### DATA EXTRACT
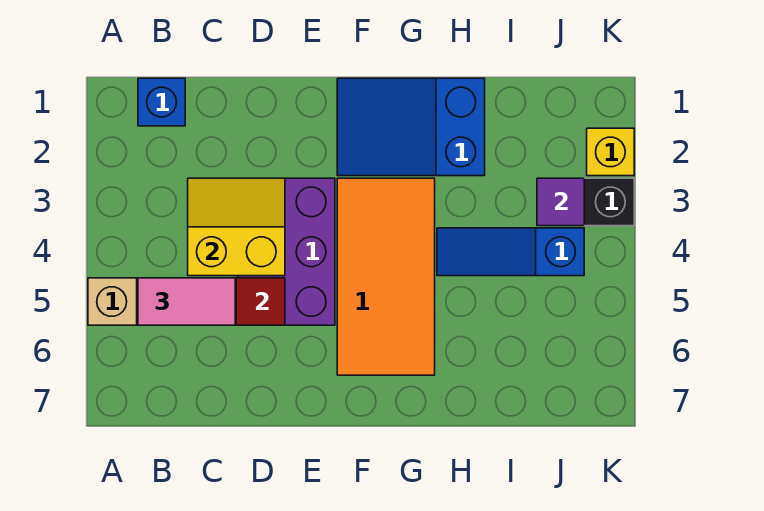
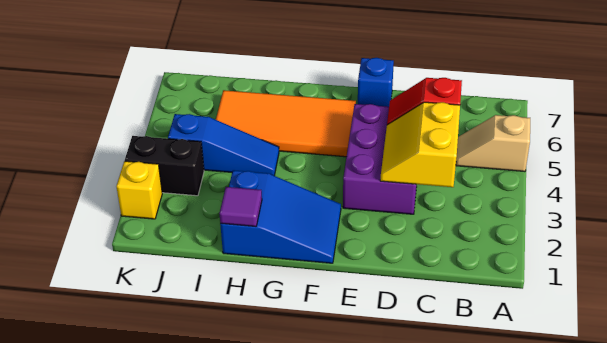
blue 1x1 brick [138,78,185,126] -> blue 1x1 brick moved to [358,58,394,107]
pink 1x2 tile [138,278,235,325] -> none
yellow 2x2 slope [188,178,285,276] -> yellow 2x2 slope turned to [380,102,460,187]
orange 2x4 tile [337,178,435,375] -> orange 2x4 tile turned to [216,90,356,157]
purple 1x1 tile [537,178,584,226] -> purple 1x1 tile moved to [220,187,262,227]

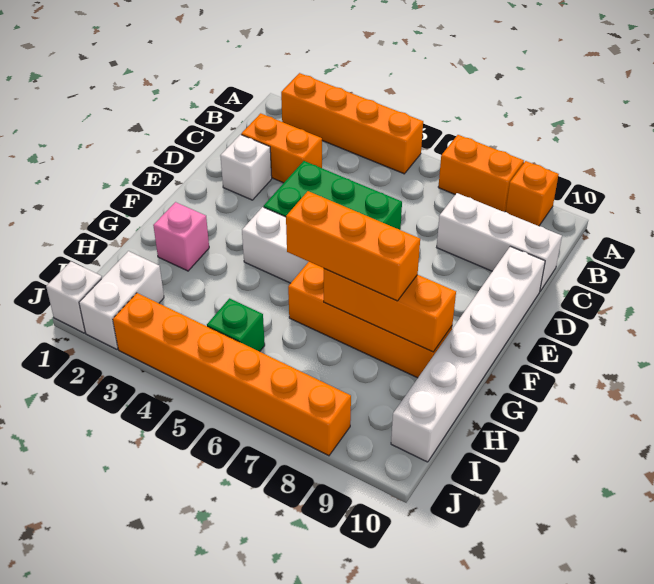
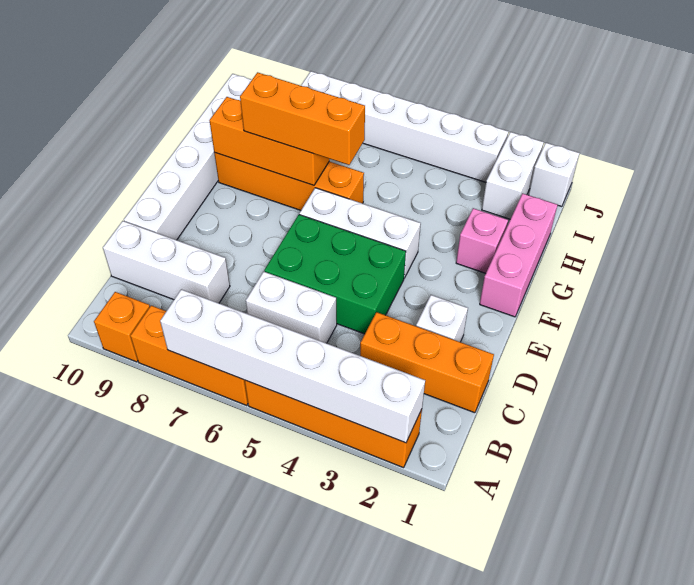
none -> white 1x6 brick [160,289,425,443]
orange 1x2 brick [438,135,524,212] -> orange 1x3 brick [131,306,248,405]
orange 1x2 brick [241,113,322,183] -> orange 1x3 brick [360,312,494,413]
none -> white 1x2 brick [246,272,337,343]
none -> pink 1x3 brick [480,193,557,317]
green 1x1 brick [207,298,265,352] -> none
orange 1x6 brick [113,293,351,456] -> white 1x6 brick [301,71,508,182]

### WHAT YOU HAVE TO DO
A faithful copy of each entry is required, and no picture may be carried into it.

### ANSWER AREA
blue 1x1 brick [138,78,185,126] -> blue 1x1 brick moved to [358,58,394,107]
pink 1x2 tile [138,278,235,325] -> none
yellow 2x2 slope [188,178,285,276] -> yellow 2x2 slope turned to [380,102,460,187]
orange 2x4 tile [337,178,435,375] -> orange 2x4 tile turned to [216,90,356,157]
purple 1x1 tile [537,178,584,226] -> purple 1x1 tile moved to [220,187,262,227]

none -> white 1x6 brick [160,289,425,443]
orange 1x2 brick [438,135,524,212] -> orange 1x3 brick [131,306,248,405]
orange 1x2 brick [241,113,322,183] -> orange 1x3 brick [360,312,494,413]
none -> white 1x2 brick [246,272,337,343]
none -> pink 1x3 brick [480,193,557,317]
green 1x1 brick [207,298,265,352] -> none
orange 1x6 brick [113,293,351,456] -> white 1x6 brick [301,71,508,182]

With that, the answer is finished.